→ GIVEN TASK: Return every line of the material below that contains the string "time" in exactly that case.

☆ ☆ ☆ ☆ ☆ ☆ ☆

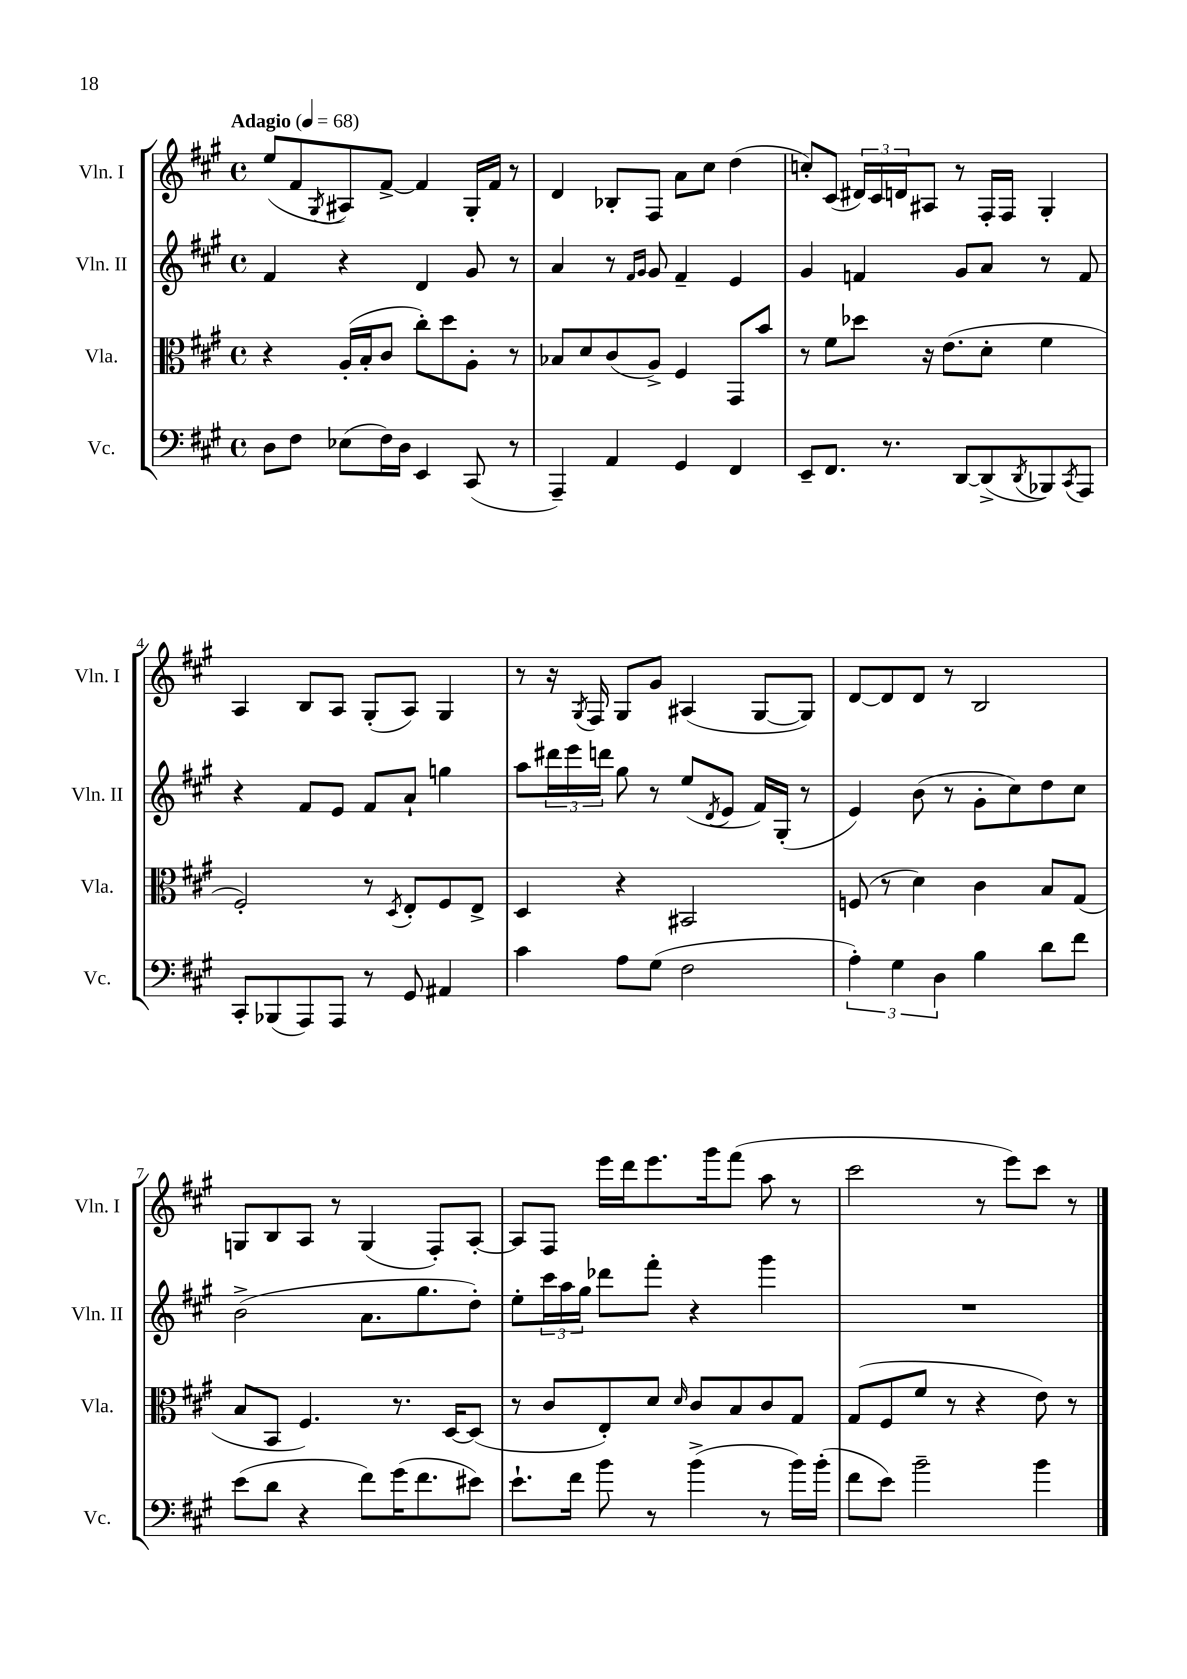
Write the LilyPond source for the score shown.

<<
\new StaffGroup <<
\new Staff = "s0" \with { instrumentName = "Vln. I" shortInstrumentName = "Vln. I" } {
    \clef treble \key a \major \defaultTimeSignature \time 4/4 \tempo "Adagio" 4 = 68
    e''8( fis'8 \acciaccatura { gis8 } ais8) fis'8~-> fis'4 gis16-. fis'16 r8 |
    d'4 bes8-. fis8 a'8 cis''8 d''4( |
    c''8-.) cis'8( \tuplet 3/2 { dis'16) cis'16 d'16 } ais8 r8 fis16-. fis16 gis4-. |
    a4 b8 a8 gis8-.( a8) gis4 |
    r8 r16 \acciaccatura { gis8 } fis16 gis8 gis'8 ais4( gis8~ gis8) |
    d'8~ d'8 d'8 r8 b2 |
    g8 b8 a8 r8 g4( fis8-.) a8~-. |
    a8 fis8 e'''16 d'''16 e'''8. gis'''16 fis'''8( a''8 r8 |
    cis'''2 r8 e'''8) cis'''8 r8 \bar "|." |
}
\new Staff = "s1" \with { instrumentName = "Vln. II" shortInstrumentName = "Vln. II" } {
    \clef treble \key a \major \defaultTimeSignature \time 4/4
    fis'4 r4 d'4 gis'8 r8 |
    a'4 r8 \grace { fis'16 gis'16 } gis'8 fis'4-- e'4 |
    gis'4 f'4 gis'8 a'8 r8 f'8 |
    r4 fis'8 e'8 fis'8 a'8-! g''4 |
    a''8 \tuplet 3/2 { dis'''16 e'''16 d'''16 } gis''8 r8 e''8( \acciaccatura { d'8 } e'8 fis'16) gis16-.( r8 |
    e'4) b'8( r8 gis'8-. cis''8) d''8 cis''8 |
    b'2->( a'8. gis''8. d''8-.) |
    e''8-. \tuplet 3/2 { cis'''16 a''16 gis''16 } des'''8 fis'''8-. r4 gis'''4 |
    R1 \bar "|." |
}
\new Staff = "s2" \with { instrumentName = "Vla." shortInstrumentName = "Vla." } {
    \clef alto \key a \major \defaultTimeSignature \time 4/4
    r4 a16-.( b16-. cis'8 cis''8-.) d''8 a8-. r8 |
    bes8 d'8 cis'8( a8->) fis4 gis,8 b'8 |
    r8 fis'8 des''8 r16 e'8.( d'8-. fis'4 |
    fis2-.) r8 \acciaccatura { d8 } e8-. fis8 e8-> |
    d4 r4 bis,2 |
    f8( r8 d'4) cis'4 b8 gis8( |
    b8 b,8 fis4.) r8. d16~ d8( |
    r8 cis'8 e8-.) d'8 \grace { d'16 } cis'8 b8 cis'8 gis8 |
    gis8( fis8 fis'8 r8 r4 e'8) r8 \bar "|." |
}
\new Staff = "s3" \with { instrumentName = "Vc." shortInstrumentName = "Vc." } {
    \clef bass \key a \major \defaultTimeSignature \time 4/4
    d8 fis8 ees8( fis16) d16 e,4 cis,8( r8 |
    a,,4--) a,4 gis,4 fis,4 |
    e,8-- fis,8. r8. d,8~ d,8->( \acciaccatura { d,8 } bes,,8) \acciaccatura { cis,8 } a,,8 |
    cis,8-. bes,,8( a,,8) a,,8 r8 gis,8 ais,4 |
    cis'4 a8 gis8( fis2 |
    \tuplet 3/2 { a4-.) gis4 d4 } b4 d'8 fis'8 |
    e'8( d'8 r4 fis'8) gis'16( fis'8. eis'8) |
    e'8.-! fis'16 b'8 r8 b'4->( r8 b'16) b'16-.( |
    fis'8 e'8) b'2-- b'4 \bar "|." |
}
>>
>>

☆ ☆ ☆ ☆ ☆ ☆ ☆

→ EXERCISE SOLUTION:
    \clef treble \key a \major \defaultTimeSignature \time 4/4 \tempo "Adagio" 4 = 68
    \clef treble \key a \major \defaultTimeSignature \time 4/4
    \clef alto \key a \major \defaultTimeSignature \time 4/4
    \clef bass \key a \major \defaultTimeSignature \time 4/4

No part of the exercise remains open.